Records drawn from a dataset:
◇ ◇ ◇

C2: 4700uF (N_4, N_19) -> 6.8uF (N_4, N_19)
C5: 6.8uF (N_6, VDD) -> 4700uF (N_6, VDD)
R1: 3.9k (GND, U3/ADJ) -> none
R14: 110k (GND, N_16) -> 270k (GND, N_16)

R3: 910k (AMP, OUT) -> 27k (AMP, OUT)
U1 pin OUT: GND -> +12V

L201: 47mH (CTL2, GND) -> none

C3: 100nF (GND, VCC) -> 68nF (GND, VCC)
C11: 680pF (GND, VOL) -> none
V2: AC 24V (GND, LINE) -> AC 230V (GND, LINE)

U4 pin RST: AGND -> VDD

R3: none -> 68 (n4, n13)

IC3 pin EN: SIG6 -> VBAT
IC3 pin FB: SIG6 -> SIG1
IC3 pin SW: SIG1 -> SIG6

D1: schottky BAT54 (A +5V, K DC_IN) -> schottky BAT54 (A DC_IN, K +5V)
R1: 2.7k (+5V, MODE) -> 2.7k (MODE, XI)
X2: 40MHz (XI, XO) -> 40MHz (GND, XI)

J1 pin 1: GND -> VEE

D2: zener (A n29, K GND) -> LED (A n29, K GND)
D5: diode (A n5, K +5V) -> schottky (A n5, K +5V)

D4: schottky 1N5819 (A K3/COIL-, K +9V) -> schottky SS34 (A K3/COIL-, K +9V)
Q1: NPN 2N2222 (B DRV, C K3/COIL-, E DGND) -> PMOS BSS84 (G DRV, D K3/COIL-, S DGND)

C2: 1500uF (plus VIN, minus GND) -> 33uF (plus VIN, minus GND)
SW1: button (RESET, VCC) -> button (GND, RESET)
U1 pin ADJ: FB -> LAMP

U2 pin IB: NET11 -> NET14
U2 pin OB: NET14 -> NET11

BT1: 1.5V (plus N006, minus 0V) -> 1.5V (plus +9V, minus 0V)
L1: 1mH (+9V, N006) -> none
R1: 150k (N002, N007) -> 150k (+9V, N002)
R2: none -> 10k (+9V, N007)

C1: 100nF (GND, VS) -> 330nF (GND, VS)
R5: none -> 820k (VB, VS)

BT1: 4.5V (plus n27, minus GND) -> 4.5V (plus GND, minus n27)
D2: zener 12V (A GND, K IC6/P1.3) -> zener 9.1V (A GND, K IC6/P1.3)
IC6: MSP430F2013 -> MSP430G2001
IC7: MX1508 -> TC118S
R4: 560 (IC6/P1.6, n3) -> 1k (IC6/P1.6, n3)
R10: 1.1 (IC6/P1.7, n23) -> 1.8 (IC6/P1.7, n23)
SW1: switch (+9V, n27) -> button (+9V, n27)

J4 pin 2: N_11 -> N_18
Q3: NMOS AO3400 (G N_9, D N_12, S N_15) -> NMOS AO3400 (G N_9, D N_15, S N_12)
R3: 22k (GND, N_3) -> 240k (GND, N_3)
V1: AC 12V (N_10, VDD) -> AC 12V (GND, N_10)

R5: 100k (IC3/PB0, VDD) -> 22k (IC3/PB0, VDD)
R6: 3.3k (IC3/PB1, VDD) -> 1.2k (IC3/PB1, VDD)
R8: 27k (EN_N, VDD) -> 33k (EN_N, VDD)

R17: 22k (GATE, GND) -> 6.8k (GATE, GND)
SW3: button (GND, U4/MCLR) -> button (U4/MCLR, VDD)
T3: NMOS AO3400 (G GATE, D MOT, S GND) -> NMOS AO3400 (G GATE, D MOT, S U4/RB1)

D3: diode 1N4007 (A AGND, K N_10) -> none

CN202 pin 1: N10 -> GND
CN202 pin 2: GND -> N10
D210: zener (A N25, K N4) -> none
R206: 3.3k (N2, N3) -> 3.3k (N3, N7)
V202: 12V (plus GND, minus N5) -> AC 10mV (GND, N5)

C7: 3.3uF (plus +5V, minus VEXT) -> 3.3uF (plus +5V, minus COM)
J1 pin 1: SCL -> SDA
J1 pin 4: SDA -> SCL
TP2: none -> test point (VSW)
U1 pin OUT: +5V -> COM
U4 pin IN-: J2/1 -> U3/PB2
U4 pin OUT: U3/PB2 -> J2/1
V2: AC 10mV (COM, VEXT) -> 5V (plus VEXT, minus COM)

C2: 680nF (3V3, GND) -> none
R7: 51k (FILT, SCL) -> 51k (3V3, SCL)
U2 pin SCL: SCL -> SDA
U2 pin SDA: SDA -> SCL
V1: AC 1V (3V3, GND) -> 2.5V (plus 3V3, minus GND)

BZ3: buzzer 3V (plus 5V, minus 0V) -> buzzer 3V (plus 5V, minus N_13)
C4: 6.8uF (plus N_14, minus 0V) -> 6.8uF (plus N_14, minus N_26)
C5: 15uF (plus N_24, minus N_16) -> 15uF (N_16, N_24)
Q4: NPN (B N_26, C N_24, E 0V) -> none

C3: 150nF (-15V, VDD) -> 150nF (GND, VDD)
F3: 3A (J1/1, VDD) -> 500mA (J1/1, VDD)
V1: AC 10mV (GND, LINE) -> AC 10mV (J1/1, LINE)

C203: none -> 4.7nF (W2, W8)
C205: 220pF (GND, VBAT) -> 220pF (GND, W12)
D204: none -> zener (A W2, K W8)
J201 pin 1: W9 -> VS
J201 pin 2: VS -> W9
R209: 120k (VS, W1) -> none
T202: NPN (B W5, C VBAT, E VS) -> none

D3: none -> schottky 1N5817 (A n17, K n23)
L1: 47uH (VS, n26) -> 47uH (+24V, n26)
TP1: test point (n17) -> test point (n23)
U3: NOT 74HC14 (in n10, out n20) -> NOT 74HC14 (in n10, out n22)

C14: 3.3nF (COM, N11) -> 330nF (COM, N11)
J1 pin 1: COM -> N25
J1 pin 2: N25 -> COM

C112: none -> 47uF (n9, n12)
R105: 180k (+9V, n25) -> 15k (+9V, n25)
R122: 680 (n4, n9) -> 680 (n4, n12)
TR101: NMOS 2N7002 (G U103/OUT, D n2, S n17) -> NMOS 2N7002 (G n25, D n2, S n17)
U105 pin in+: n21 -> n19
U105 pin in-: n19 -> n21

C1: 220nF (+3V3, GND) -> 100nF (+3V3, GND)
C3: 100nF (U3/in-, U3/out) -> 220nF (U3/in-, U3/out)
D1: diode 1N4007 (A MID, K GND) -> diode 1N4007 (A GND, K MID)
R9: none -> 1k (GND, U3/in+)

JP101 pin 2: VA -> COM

◇ ◇ ◇

> [Problem to solve]: Please give an exact copy of the lines above, beginning with the line containing "U4 pin OUT: U3/PB2 -> J2/1" and running through the line containing "R105: 180k (+9V, n25) -> 15k (+9V, n25)", and of no other lines.

> [Output of the exercise]:
U4 pin OUT: U3/PB2 -> J2/1
V2: AC 10mV (COM, VEXT) -> 5V (plus VEXT, minus COM)

C2: 680nF (3V3, GND) -> none
R7: 51k (FILT, SCL) -> 51k (3V3, SCL)
U2 pin SCL: SCL -> SDA
U2 pin SDA: SDA -> SCL
V1: AC 1V (3V3, GND) -> 2.5V (plus 3V3, minus GND)

BZ3: buzzer 3V (plus 5V, minus 0V) -> buzzer 3V (plus 5V, minus N_13)
C4: 6.8uF (plus N_14, minus 0V) -> 6.8uF (plus N_14, minus N_26)
C5: 15uF (plus N_24, minus N_16) -> 15uF (N_16, N_24)
Q4: NPN (B N_26, C N_24, E 0V) -> none

C3: 150nF (-15V, VDD) -> 150nF (GND, VDD)
F3: 3A (J1/1, VDD) -> 500mA (J1/1, VDD)
V1: AC 10mV (GND, LINE) -> AC 10mV (J1/1, LINE)

C203: none -> 4.7nF (W2, W8)
C205: 220pF (GND, VBAT) -> 220pF (GND, W12)
D204: none -> zener (A W2, K W8)
J201 pin 1: W9 -> VS
J201 pin 2: VS -> W9
R209: 120k (VS, W1) -> none
T202: NPN (B W5, C VBAT, E VS) -> none

D3: none -> schottky 1N5817 (A n17, K n23)
L1: 47uH (VS, n26) -> 47uH (+24V, n26)
TP1: test point (n17) -> test point (n23)
U3: NOT 74HC14 (in n10, out n20) -> NOT 74HC14 (in n10, out n22)

C14: 3.3nF (COM, N11) -> 330nF (COM, N11)
J1 pin 1: COM -> N25
J1 pin 2: N25 -> COM

C112: none -> 47uF (n9, n12)
R105: 180k (+9V, n25) -> 15k (+9V, n25)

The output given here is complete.